[Exercise details]: Will you extract the entries word for word? Images should not appear in the copy.

────────────────

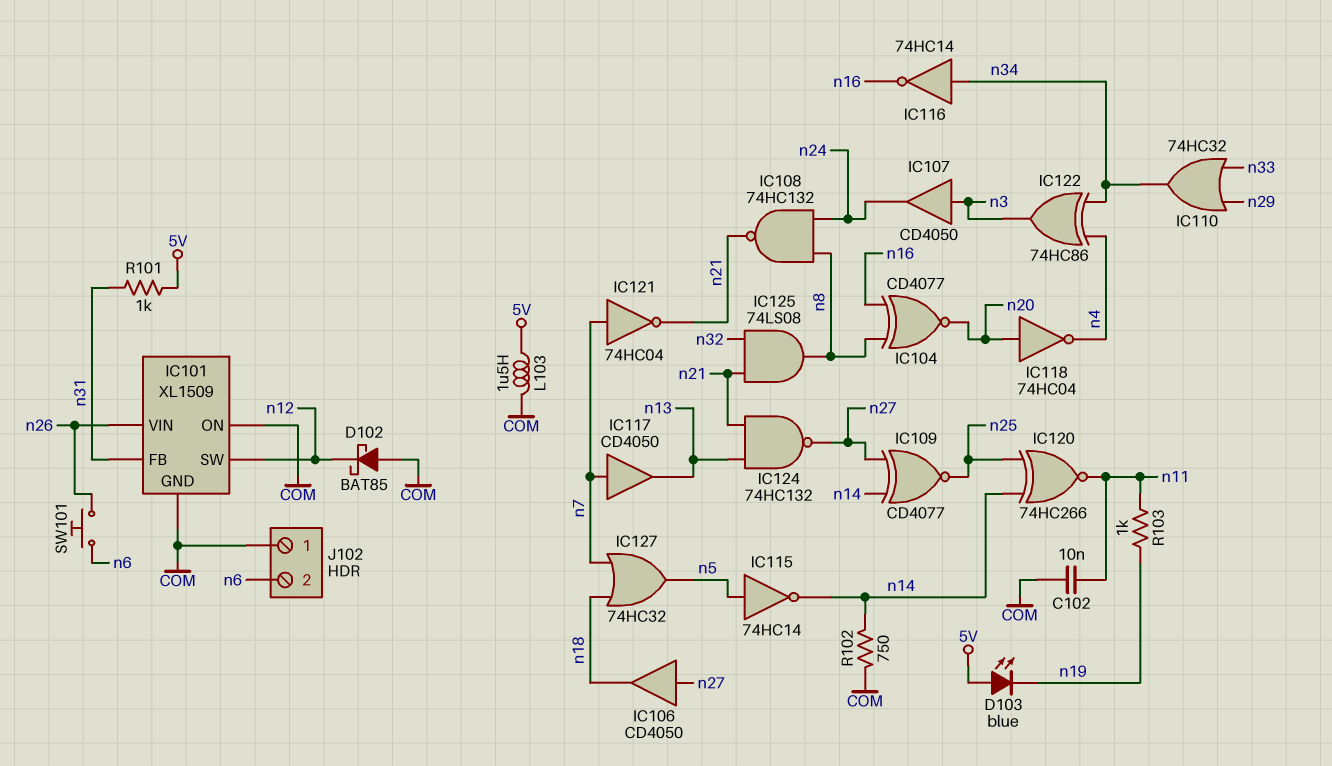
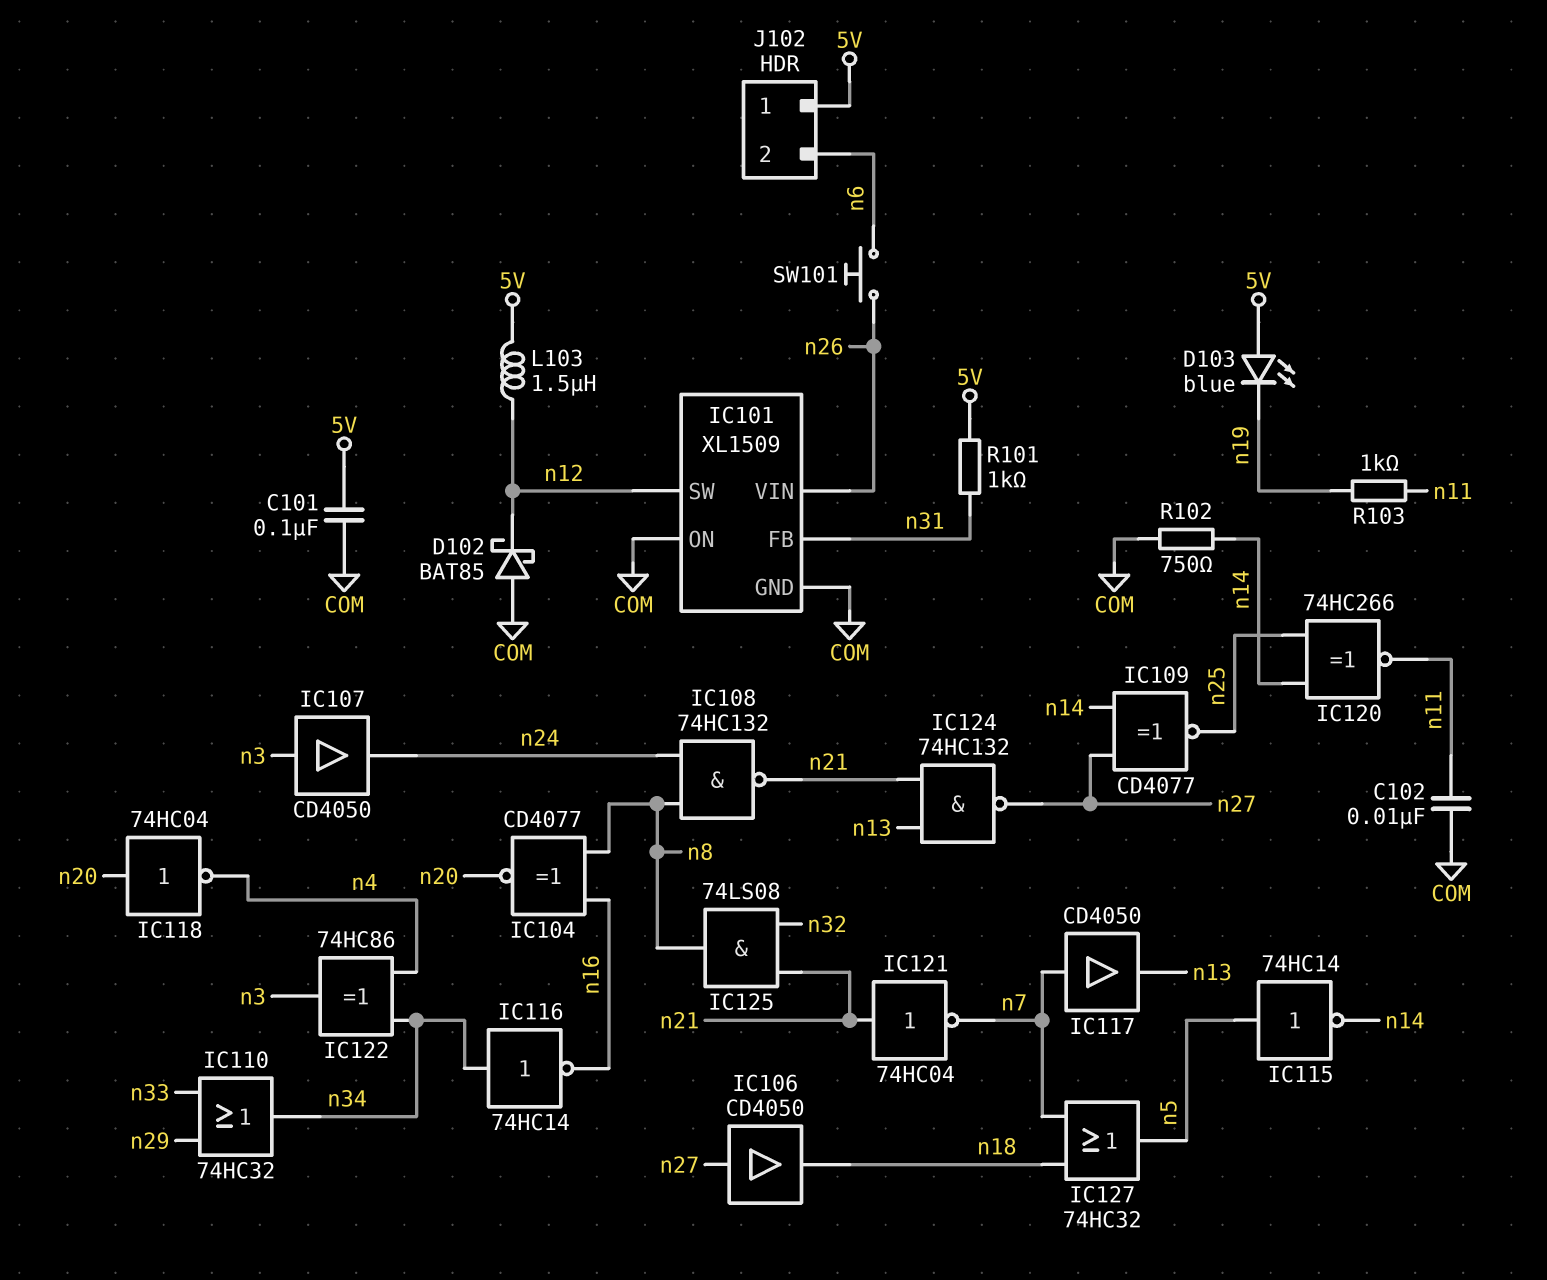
C101: none -> 100nF (5V, COM)
IC121: NOT 74HC04 (in n7, out n21) -> NOT 74HC04 (in n21, out n7)
J102 pin 1: COM -> 5V
L103: 1.5uH (5V, COM) -> 1.5uH (5V, n12)

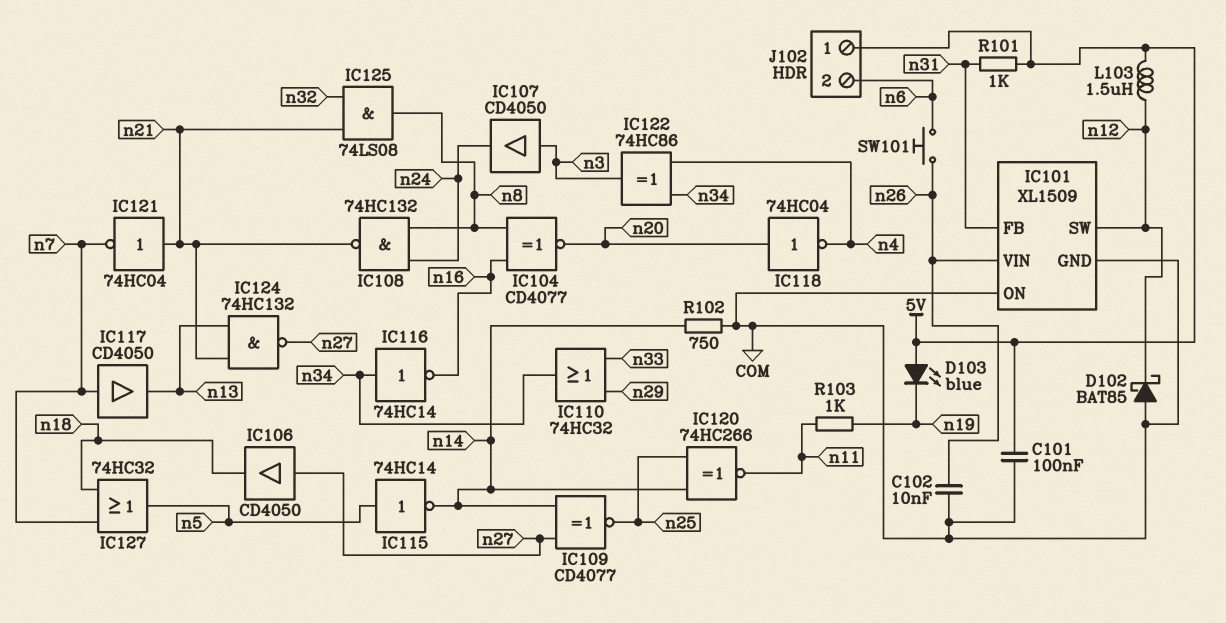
C102: 10nF (COM, n11) -> 10nF (COM, n26)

────────────────

[Answer section]:
C101: none -> 100nF (5V, COM)
IC121: NOT 74HC04 (in n7, out n21) -> NOT 74HC04 (in n21, out n7)
J102 pin 1: COM -> 5V
L103: 1.5uH (5V, COM) -> 1.5uH (5V, n12)

C102: 10nF (COM, n11) -> 10nF (COM, n26)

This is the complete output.